▸ **TRY IT**:
Please give back word for word the lines of the material below between the line containing "brown star: (1167, 139)" and the line containing "yellow star: (233, 1058)", inclusive.

▸ **SOURCE DATA**:
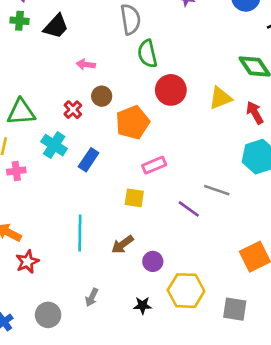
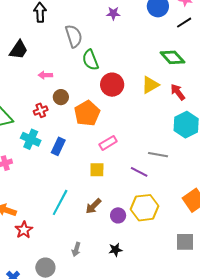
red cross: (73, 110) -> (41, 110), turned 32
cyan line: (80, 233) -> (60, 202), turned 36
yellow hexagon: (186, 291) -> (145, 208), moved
...
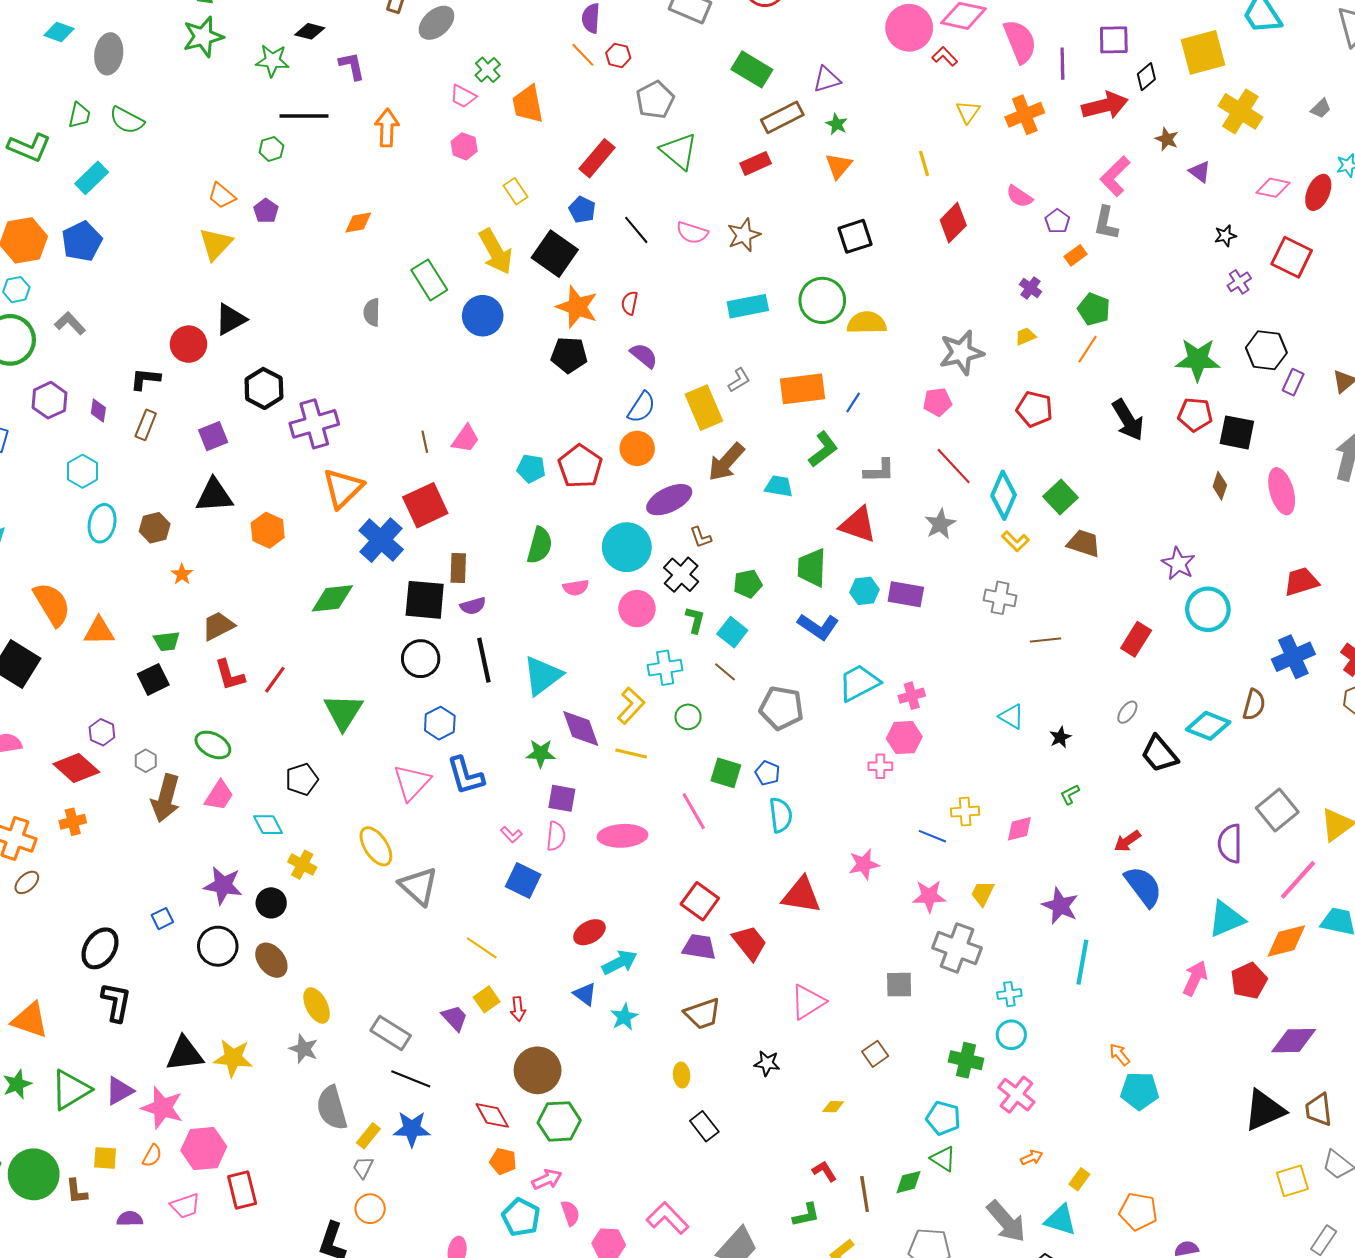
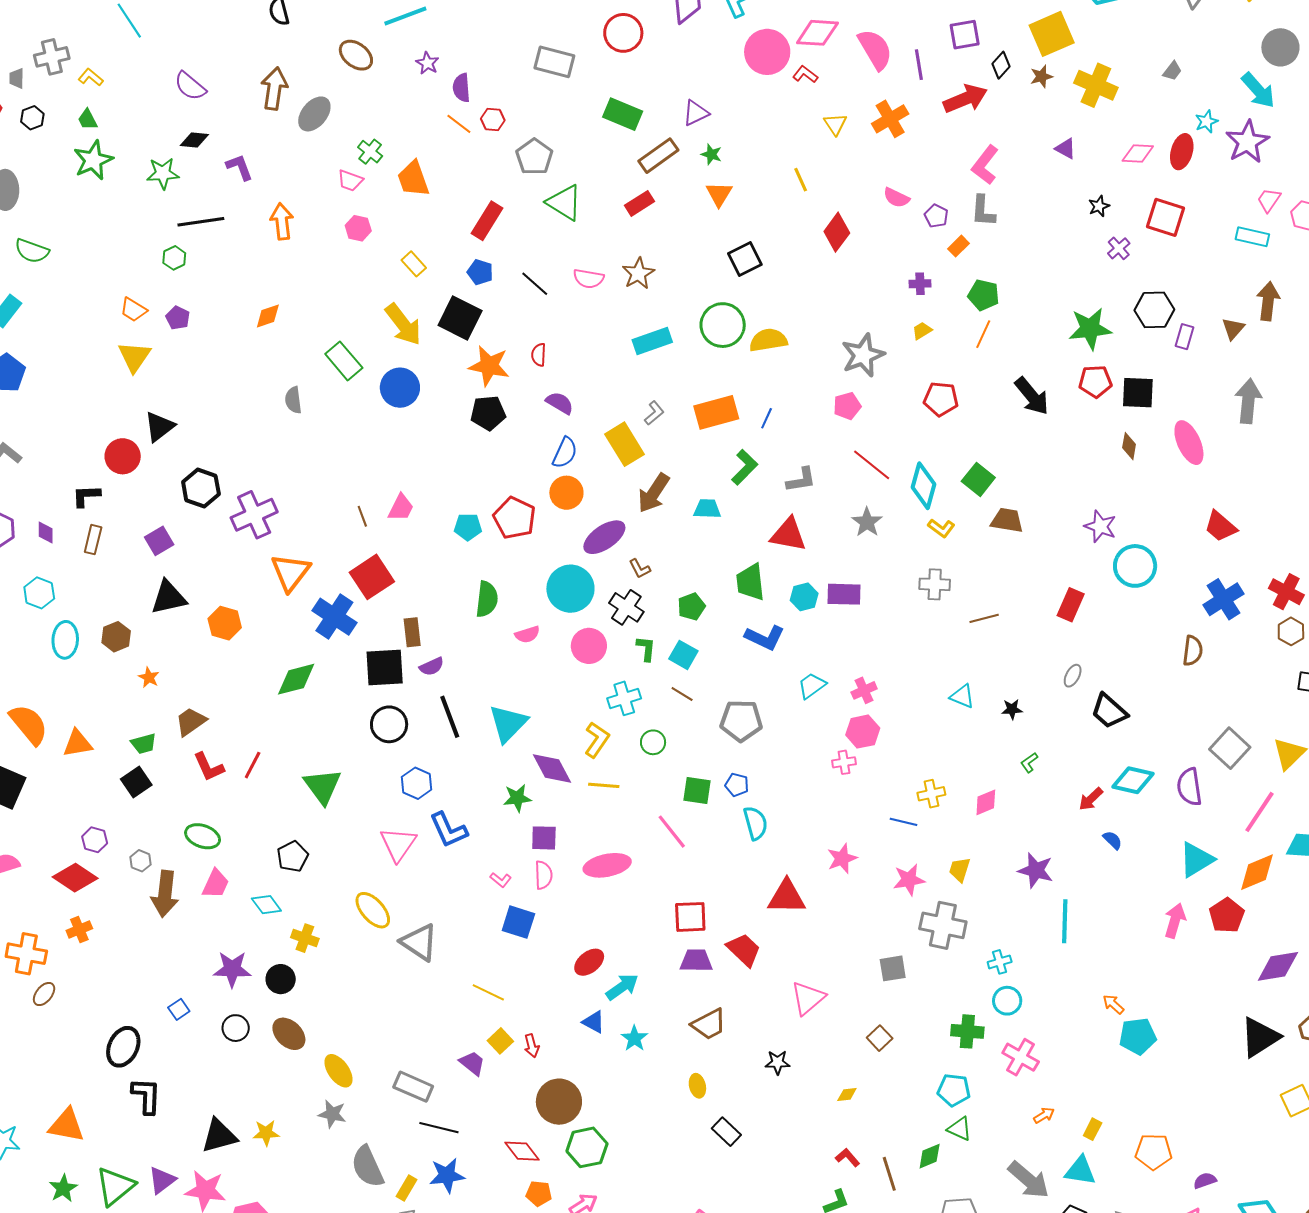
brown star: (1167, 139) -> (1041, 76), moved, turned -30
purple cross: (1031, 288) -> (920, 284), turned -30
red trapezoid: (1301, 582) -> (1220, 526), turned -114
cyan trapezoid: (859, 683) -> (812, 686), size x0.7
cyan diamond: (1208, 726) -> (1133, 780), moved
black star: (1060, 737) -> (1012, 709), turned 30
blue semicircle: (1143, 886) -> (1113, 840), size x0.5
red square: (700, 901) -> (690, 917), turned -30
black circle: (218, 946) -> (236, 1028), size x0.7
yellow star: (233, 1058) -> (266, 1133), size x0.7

▸ **SOLUTION FOR THIS TASK**:
brown star: (1167, 139) -> (1041, 76), moved, turned -30
purple cross: (1031, 288) -> (920, 284), turned -30
red trapezoid: (1301, 582) -> (1220, 526), turned -114
cyan trapezoid: (859, 683) -> (812, 686), size x0.7
cyan diamond: (1208, 726) -> (1133, 780), moved
black star: (1060, 737) -> (1012, 709), turned 30
blue semicircle: (1143, 886) -> (1113, 840), size x0.5
red square: (700, 901) -> (690, 917), turned -30
black circle: (218, 946) -> (236, 1028), size x0.7
yellow star: (233, 1058) -> (266, 1133), size x0.7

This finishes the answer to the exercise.